Task to complete – Your answer should consist only of the lines below from the one with "IC14: AND (in" through the one with "TP1: none -> test point (Y16)", copied exactly.

****************************************

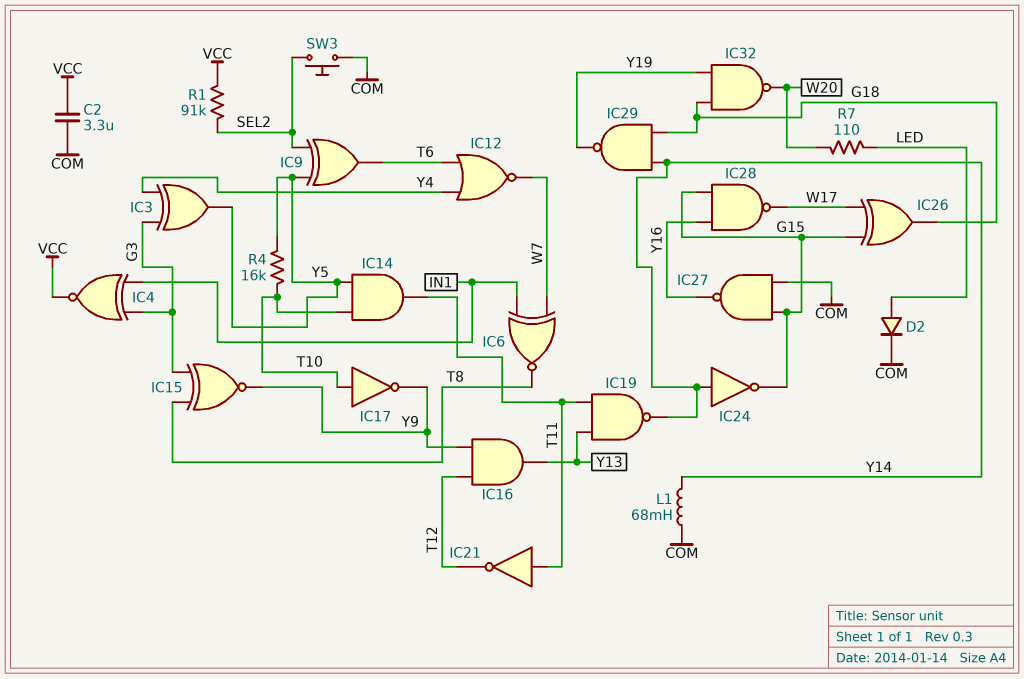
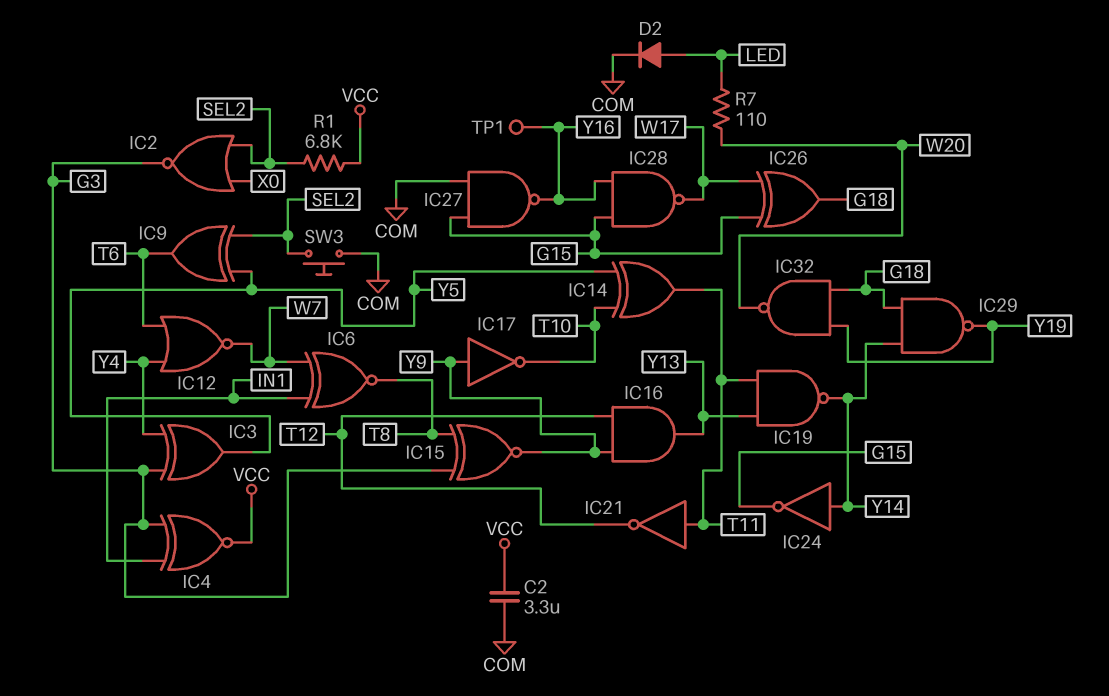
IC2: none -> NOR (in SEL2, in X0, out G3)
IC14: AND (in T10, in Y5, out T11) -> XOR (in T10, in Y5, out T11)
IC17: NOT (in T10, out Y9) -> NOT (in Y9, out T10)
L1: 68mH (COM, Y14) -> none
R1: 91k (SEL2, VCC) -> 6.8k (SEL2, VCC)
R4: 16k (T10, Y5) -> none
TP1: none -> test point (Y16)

****************************************

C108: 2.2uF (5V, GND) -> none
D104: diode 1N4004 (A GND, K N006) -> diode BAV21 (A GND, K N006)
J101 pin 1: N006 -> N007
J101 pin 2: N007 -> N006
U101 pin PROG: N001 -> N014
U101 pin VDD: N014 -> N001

****************************************

Result –
IC14: AND (in T10, in Y5, out T11) -> XOR (in T10, in Y5, out T11)
IC17: NOT (in T10, out Y9) -> NOT (in Y9, out T10)
L1: 68mH (COM, Y14) -> none
R1: 91k (SEL2, VCC) -> 6.8k (SEL2, VCC)
R4: 16k (T10, Y5) -> none
TP1: none -> test point (Y16)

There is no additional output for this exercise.